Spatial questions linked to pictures

━━━━━━━━━━━━━━━━

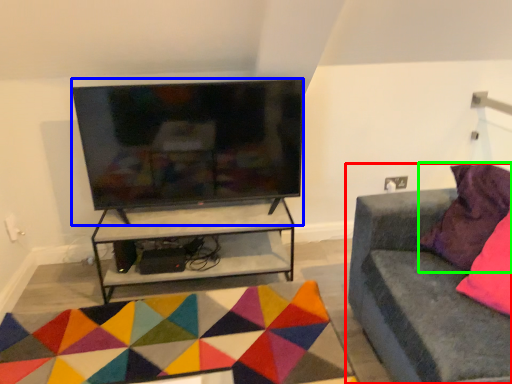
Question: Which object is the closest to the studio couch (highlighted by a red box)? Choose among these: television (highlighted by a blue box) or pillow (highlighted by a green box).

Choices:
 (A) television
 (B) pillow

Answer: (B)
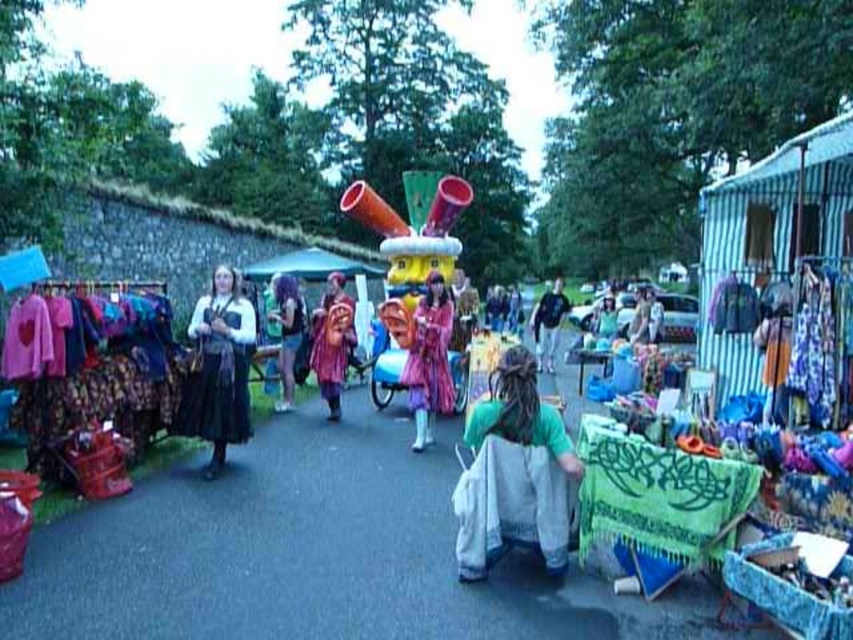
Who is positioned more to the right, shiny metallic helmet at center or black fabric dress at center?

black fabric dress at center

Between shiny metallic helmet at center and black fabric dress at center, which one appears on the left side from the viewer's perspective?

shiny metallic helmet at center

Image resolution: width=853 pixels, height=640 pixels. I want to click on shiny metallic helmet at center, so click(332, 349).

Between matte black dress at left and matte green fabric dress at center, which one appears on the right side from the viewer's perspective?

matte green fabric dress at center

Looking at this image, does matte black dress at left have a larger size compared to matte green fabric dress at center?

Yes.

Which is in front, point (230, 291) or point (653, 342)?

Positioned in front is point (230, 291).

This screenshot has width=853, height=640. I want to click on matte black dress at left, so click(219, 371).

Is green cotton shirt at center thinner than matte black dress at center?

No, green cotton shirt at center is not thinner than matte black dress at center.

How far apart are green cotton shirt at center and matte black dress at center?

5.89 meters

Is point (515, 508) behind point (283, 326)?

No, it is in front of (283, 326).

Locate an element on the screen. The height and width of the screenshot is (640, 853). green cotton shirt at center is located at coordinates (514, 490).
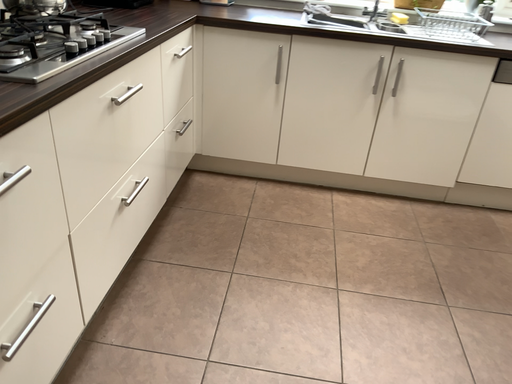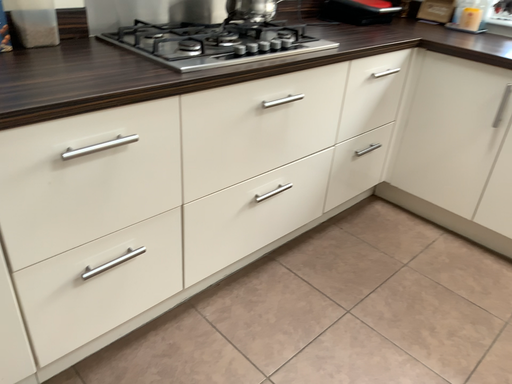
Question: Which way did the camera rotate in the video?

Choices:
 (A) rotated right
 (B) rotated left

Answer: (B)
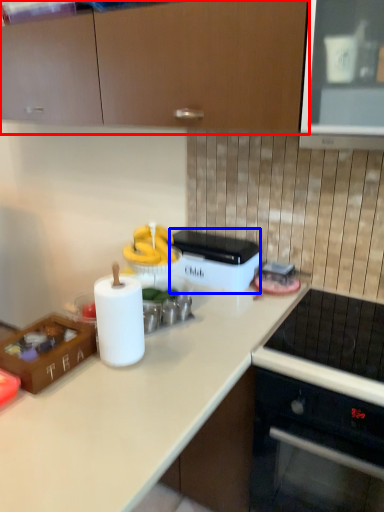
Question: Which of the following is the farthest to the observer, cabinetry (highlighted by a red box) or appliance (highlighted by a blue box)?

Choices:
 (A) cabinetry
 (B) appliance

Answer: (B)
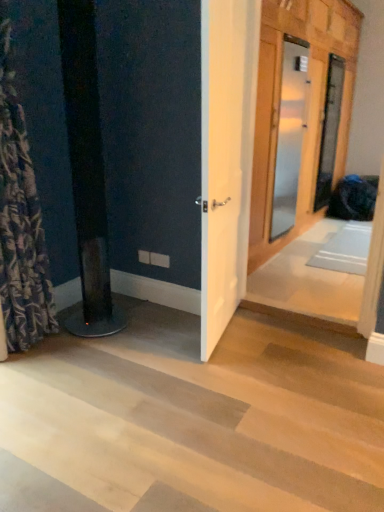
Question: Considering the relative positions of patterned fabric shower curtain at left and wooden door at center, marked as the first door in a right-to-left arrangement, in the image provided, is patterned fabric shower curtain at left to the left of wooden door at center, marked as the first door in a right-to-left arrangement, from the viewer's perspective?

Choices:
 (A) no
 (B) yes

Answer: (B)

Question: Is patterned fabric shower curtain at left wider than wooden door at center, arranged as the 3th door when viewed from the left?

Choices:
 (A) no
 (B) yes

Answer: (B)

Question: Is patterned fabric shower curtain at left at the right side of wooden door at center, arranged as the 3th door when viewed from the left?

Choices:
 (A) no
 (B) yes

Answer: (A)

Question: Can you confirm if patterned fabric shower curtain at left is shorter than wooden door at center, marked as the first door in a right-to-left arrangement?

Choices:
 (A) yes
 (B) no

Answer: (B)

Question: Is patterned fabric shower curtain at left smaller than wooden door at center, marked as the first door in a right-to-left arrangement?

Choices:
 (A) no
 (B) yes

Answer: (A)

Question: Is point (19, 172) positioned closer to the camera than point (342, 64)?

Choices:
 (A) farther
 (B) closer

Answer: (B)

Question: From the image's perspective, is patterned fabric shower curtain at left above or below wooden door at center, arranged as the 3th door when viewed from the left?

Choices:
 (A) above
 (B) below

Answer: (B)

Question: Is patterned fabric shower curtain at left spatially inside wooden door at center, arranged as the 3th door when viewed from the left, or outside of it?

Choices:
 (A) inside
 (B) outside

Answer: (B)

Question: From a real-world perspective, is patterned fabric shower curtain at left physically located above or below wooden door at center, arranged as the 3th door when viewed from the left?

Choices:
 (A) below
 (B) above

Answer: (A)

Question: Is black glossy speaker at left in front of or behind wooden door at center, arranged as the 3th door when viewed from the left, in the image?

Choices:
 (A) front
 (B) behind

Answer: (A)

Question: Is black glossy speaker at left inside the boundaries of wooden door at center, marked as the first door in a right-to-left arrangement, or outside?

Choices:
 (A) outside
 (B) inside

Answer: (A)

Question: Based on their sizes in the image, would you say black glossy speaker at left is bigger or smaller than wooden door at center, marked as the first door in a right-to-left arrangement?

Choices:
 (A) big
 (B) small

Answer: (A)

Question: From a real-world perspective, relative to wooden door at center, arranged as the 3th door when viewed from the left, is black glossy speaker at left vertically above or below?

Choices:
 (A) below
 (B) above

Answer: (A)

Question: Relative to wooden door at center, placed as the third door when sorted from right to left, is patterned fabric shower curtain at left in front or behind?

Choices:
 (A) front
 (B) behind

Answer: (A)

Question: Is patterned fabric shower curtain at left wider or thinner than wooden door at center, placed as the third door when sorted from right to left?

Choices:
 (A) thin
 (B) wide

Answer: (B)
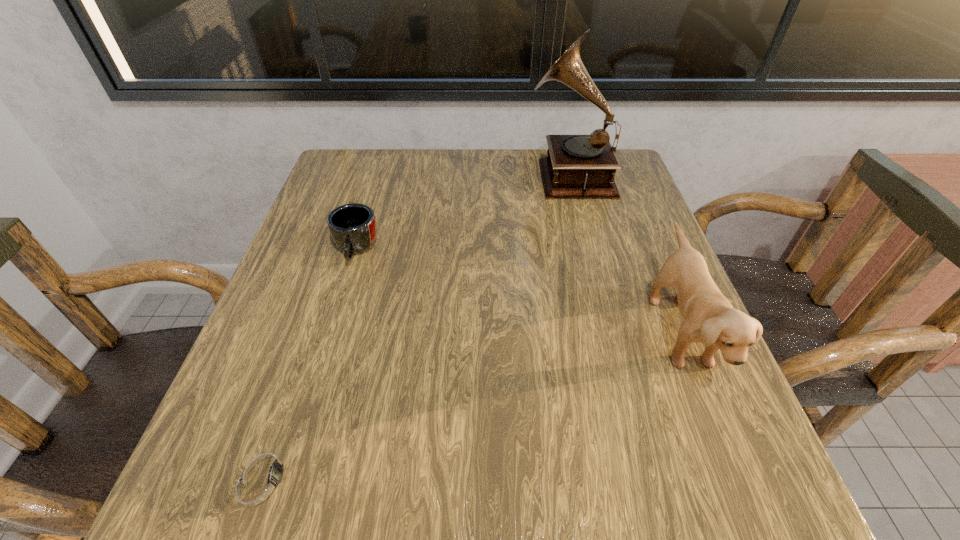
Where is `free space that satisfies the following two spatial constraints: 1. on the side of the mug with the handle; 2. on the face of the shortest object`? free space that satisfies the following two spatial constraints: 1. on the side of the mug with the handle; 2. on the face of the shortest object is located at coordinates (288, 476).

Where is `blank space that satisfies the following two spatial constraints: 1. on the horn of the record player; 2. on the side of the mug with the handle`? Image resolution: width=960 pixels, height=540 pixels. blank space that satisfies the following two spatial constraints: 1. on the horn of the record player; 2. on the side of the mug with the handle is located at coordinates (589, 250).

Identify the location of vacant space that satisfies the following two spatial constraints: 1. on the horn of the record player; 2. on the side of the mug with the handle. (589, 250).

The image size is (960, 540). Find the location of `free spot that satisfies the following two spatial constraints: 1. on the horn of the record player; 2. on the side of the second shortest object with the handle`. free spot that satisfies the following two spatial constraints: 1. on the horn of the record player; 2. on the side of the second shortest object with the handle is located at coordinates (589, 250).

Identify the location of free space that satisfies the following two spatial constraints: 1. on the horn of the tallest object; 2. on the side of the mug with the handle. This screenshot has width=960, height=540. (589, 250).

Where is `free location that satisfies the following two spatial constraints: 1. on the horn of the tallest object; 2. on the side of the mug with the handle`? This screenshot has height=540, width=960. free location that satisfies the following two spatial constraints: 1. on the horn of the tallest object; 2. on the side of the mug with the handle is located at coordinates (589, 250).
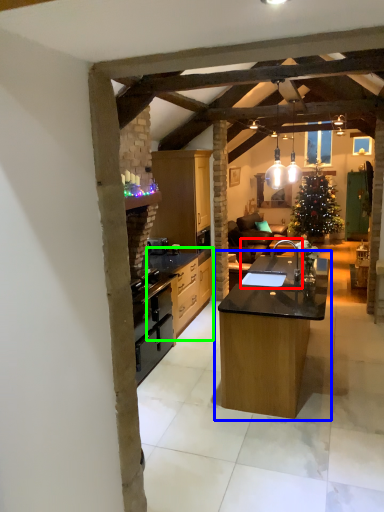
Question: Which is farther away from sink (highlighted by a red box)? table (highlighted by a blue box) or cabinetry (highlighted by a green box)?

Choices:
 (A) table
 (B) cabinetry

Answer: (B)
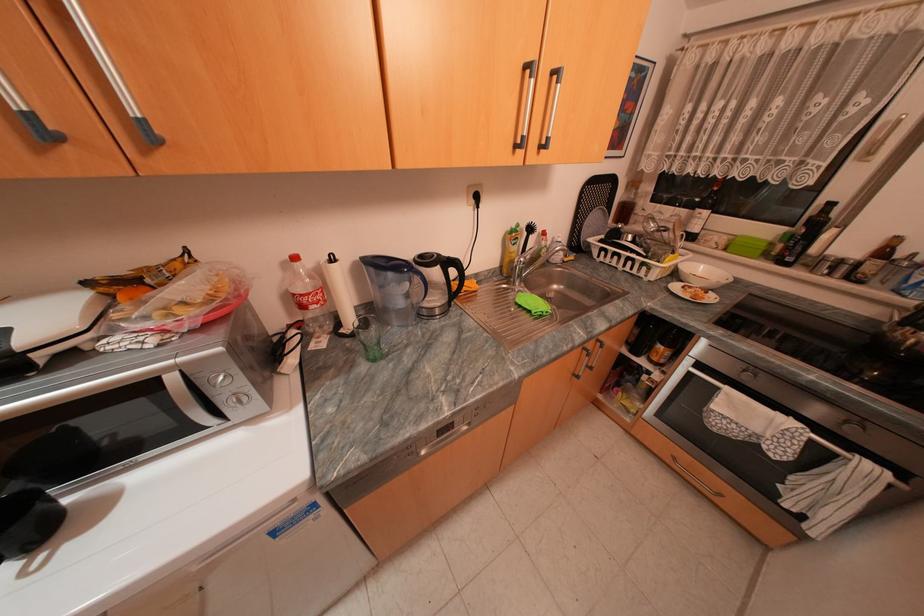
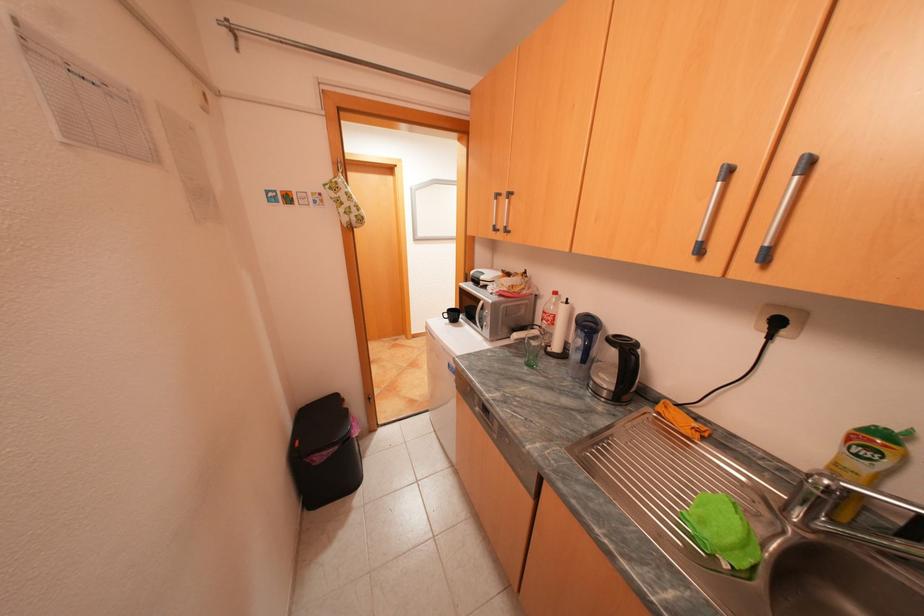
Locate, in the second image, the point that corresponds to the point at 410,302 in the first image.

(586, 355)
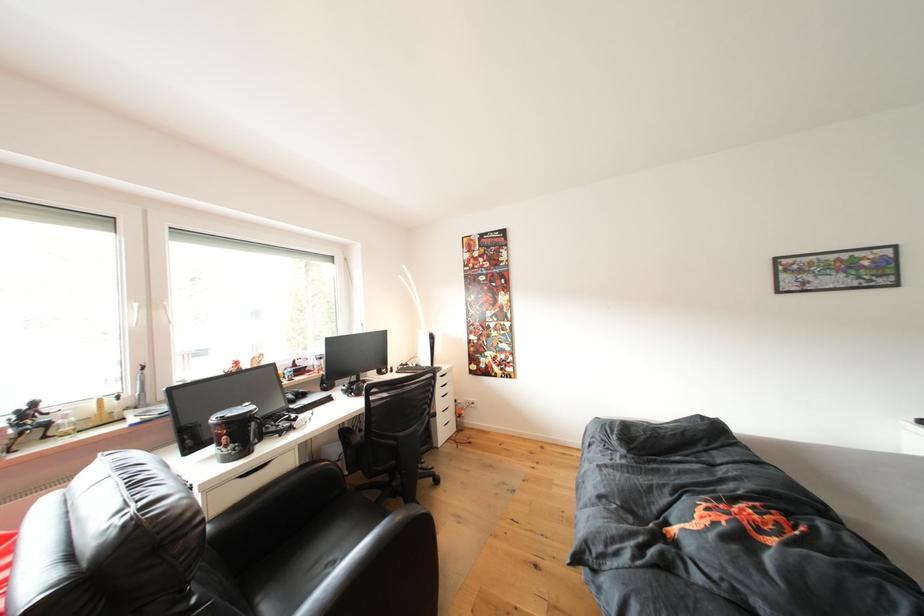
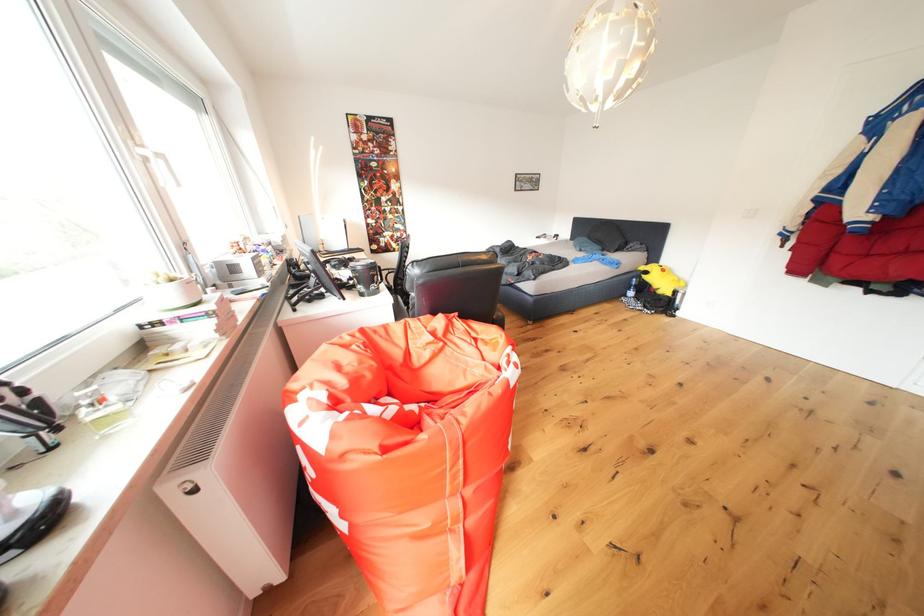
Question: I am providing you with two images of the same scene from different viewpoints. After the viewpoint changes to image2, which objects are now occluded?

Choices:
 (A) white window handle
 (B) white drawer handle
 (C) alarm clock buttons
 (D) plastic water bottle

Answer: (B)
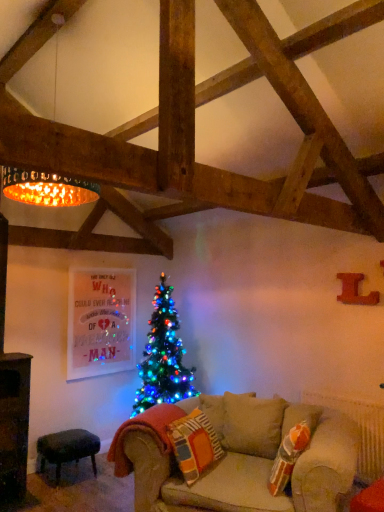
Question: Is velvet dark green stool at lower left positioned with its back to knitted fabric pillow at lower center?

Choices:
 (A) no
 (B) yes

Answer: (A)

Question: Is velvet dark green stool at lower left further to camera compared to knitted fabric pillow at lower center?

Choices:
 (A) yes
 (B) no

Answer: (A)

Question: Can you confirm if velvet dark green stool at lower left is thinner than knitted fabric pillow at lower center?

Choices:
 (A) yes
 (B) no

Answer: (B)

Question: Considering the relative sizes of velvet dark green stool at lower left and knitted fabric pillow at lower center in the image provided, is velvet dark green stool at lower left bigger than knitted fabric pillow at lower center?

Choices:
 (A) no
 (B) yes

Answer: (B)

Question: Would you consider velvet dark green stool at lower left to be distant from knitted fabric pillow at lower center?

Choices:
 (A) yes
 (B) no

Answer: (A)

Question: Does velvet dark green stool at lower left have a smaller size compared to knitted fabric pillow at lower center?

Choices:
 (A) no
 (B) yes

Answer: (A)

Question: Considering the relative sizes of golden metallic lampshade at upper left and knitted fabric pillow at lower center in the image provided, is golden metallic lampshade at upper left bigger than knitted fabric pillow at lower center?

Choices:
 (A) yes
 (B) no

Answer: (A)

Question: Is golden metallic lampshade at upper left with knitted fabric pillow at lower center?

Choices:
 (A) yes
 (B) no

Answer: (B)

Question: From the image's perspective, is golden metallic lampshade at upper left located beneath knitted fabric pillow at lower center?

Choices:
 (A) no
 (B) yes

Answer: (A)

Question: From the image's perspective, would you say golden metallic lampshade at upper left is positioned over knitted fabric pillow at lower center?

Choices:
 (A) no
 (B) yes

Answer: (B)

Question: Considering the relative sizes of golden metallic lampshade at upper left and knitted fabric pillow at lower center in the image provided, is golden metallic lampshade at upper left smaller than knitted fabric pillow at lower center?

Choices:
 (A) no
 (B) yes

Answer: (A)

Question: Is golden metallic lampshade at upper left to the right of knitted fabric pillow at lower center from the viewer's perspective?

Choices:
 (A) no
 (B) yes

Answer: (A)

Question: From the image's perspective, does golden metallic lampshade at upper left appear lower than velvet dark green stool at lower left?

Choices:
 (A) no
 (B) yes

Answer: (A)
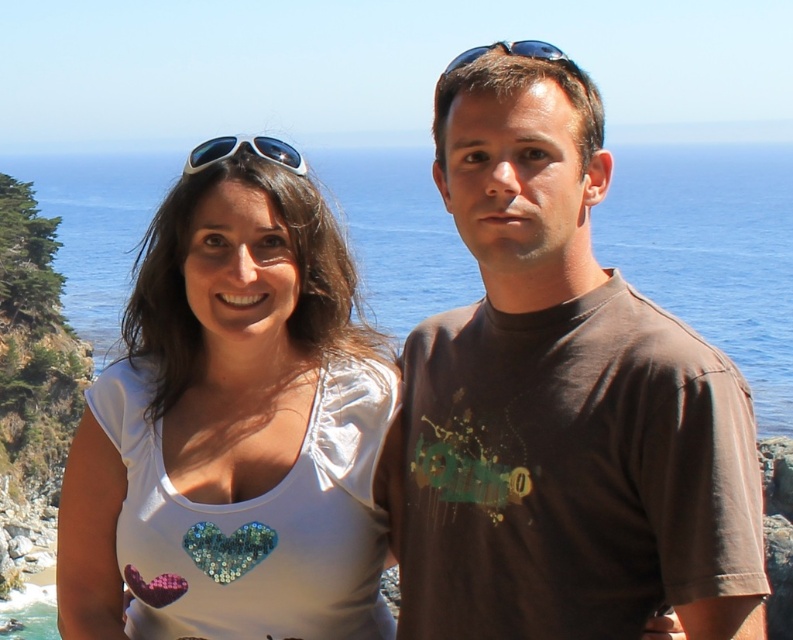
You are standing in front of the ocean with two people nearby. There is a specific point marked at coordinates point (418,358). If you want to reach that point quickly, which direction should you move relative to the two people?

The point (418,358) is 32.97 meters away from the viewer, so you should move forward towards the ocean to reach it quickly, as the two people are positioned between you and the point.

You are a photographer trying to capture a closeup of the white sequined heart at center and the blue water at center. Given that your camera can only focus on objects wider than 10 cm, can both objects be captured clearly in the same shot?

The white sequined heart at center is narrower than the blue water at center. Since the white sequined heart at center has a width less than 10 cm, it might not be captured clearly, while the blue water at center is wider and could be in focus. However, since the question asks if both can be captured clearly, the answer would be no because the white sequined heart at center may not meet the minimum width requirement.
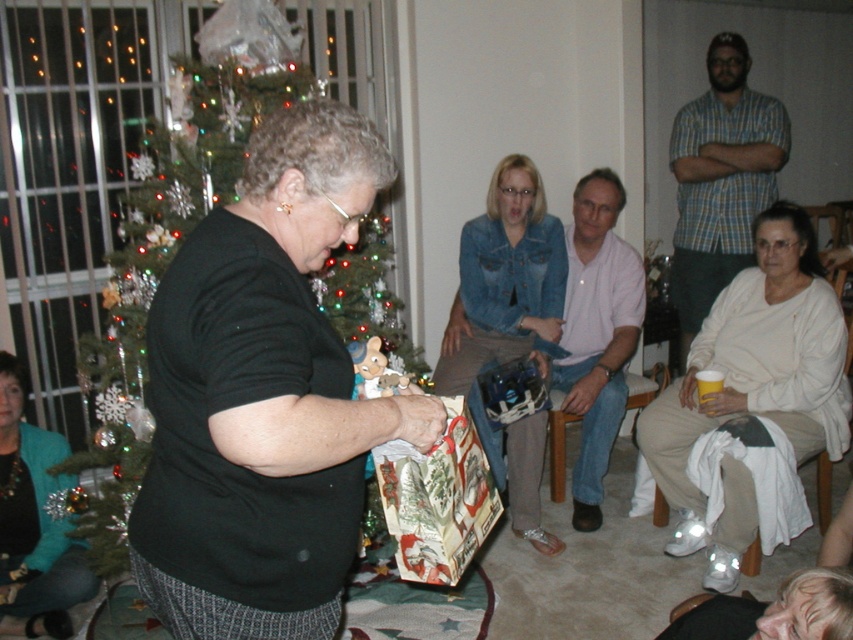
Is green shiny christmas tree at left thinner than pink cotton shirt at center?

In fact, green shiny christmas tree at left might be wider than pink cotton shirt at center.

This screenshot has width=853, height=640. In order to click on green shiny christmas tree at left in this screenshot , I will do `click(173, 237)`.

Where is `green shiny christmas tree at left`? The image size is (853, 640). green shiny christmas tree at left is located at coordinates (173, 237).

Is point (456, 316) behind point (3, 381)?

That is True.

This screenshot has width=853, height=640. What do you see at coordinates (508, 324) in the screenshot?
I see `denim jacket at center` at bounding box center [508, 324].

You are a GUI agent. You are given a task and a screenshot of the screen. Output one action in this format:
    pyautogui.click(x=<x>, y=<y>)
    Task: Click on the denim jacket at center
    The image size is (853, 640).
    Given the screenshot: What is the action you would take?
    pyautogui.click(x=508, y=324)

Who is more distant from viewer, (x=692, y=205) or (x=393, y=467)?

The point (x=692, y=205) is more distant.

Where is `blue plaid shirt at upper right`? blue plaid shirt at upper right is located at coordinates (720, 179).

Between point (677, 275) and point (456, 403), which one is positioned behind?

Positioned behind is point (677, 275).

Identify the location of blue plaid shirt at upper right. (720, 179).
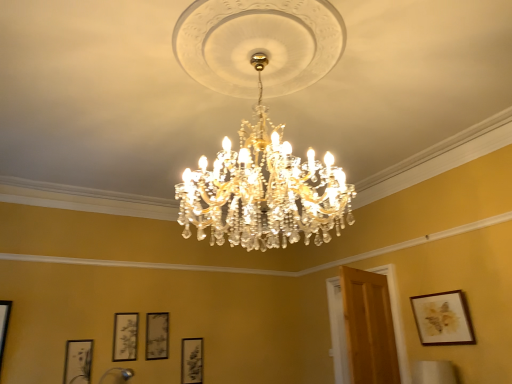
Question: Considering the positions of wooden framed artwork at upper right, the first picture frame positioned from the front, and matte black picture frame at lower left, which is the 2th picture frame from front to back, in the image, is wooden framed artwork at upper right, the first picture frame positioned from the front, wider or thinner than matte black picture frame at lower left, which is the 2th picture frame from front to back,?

━━━━━━━━━━━━━━━━

**WHAT YOU HAVE TO DO:**
Count the lines in the listing above that contain the word "away". Reply with only the number.

**ANSWER FOR THE TASK:**
2